### Directions
Up to the line containing "The red goblet", nothing is kept; from that line through the end of the data below, output every line exactly.

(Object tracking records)
[Start of Attachment]
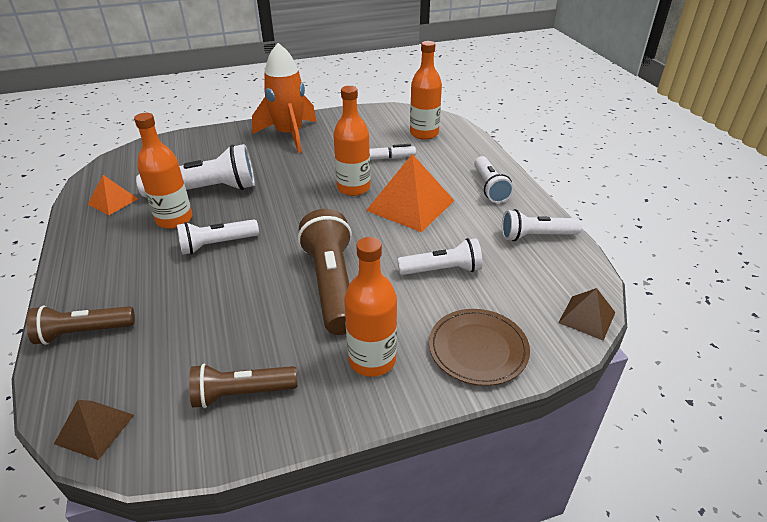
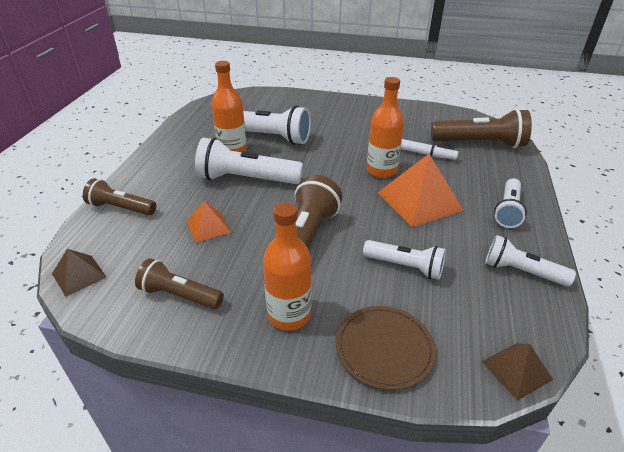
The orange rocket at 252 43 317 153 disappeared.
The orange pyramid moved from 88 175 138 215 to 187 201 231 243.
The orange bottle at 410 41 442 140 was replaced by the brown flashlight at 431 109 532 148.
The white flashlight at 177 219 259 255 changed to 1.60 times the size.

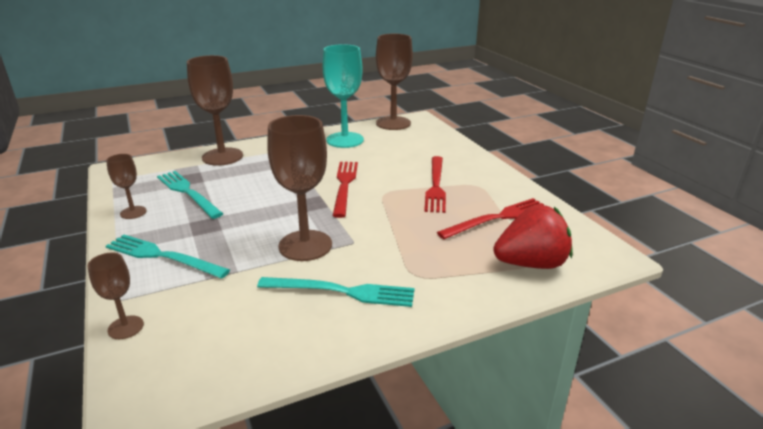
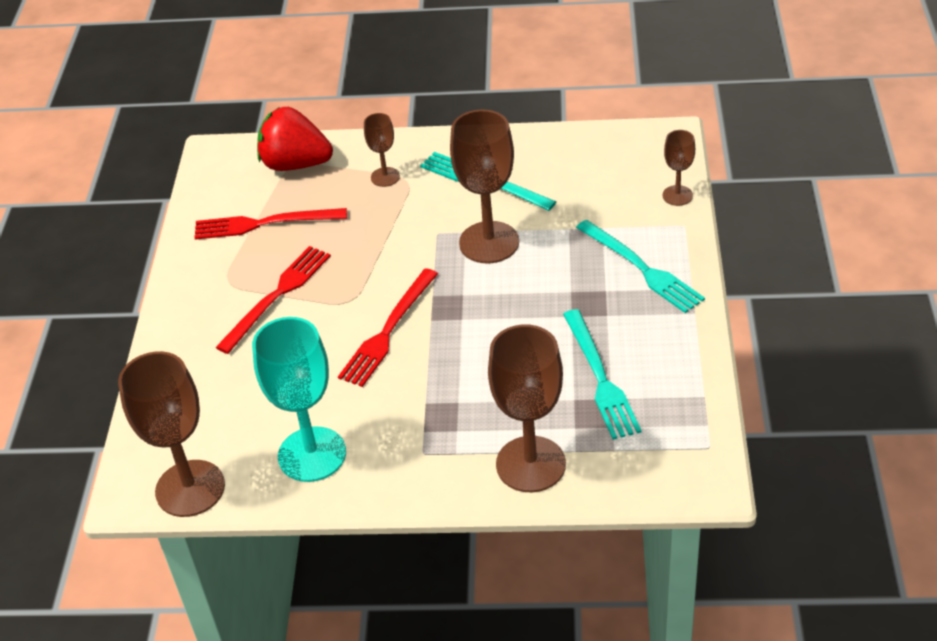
The brown goblet moved from 106 154 146 219 to 364 113 400 187.

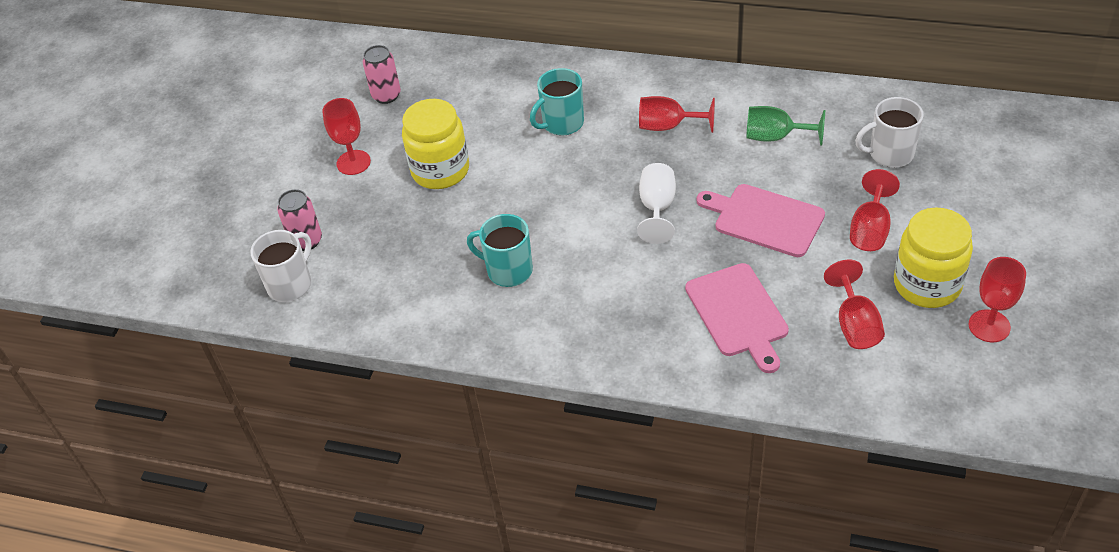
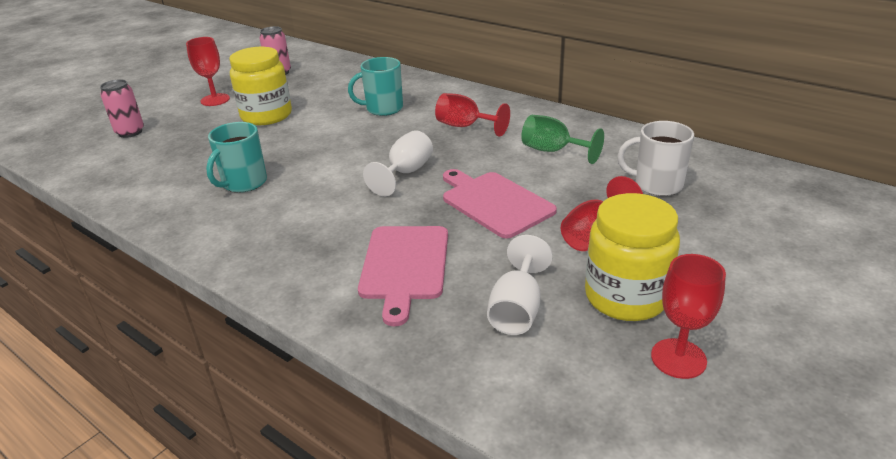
The white mug at 250 230 312 302 disappeared.
The red goblet at 824 260 885 349 became the white goblet at 487 235 553 335.
The turquoise mug at 467 214 533 287 turned 105 degrees counterclockwise.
[End of Attachment]
### Task solution
The red goblet at 824 260 885 349 became the white goblet at 487 235 553 335.
The turquoise mug at 467 214 533 287 turned 105 degrees counterclockwise.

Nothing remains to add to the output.